:: TASK BRIEF ::
Only the lines from the one bearing "red square: rotated" through the end of the entries should be output, exactly as they stand, and pictures should be skipped.

** MATERIAL SHOWN follows **

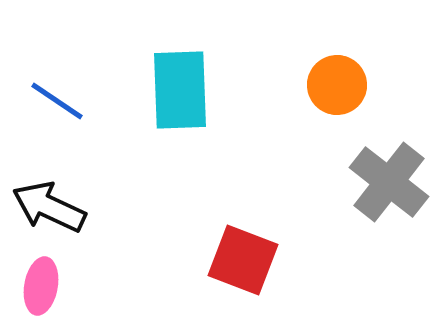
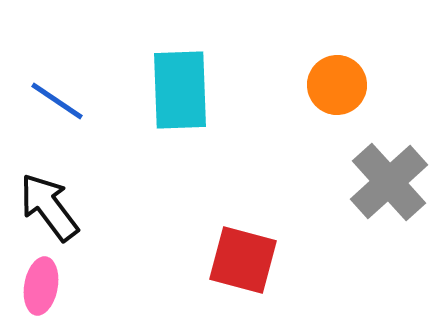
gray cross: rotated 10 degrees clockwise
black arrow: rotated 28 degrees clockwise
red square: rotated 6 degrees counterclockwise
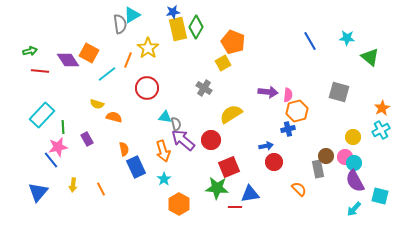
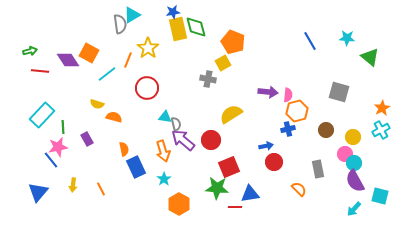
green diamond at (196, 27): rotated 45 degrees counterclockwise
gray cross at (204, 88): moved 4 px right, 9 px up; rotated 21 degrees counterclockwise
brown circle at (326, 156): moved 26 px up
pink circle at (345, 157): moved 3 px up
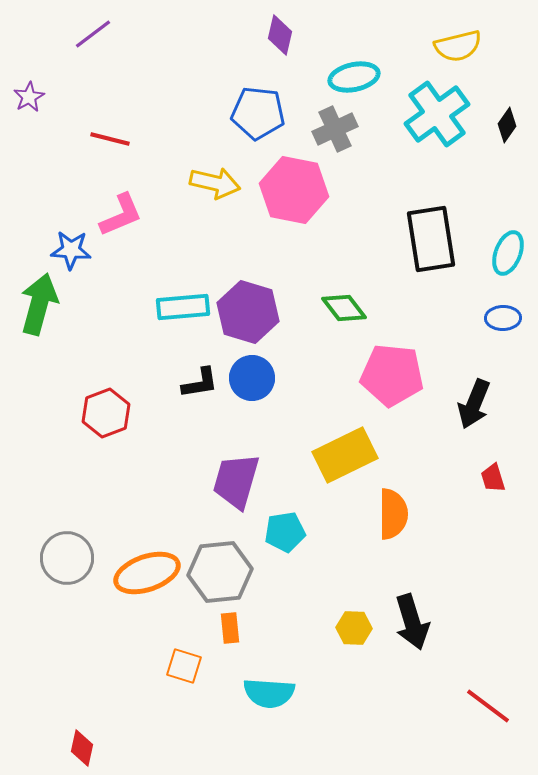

** End of MATERIAL SHOWN **

:: RESPONSE TO THE EXERCISE ::
red square: rotated 6 degrees counterclockwise
green diamond at (196, 27): rotated 45 degrees counterclockwise
gray cross at (204, 88): moved 4 px right, 9 px up; rotated 21 degrees counterclockwise
brown circle at (326, 156): moved 26 px up
pink circle at (345, 157): moved 3 px up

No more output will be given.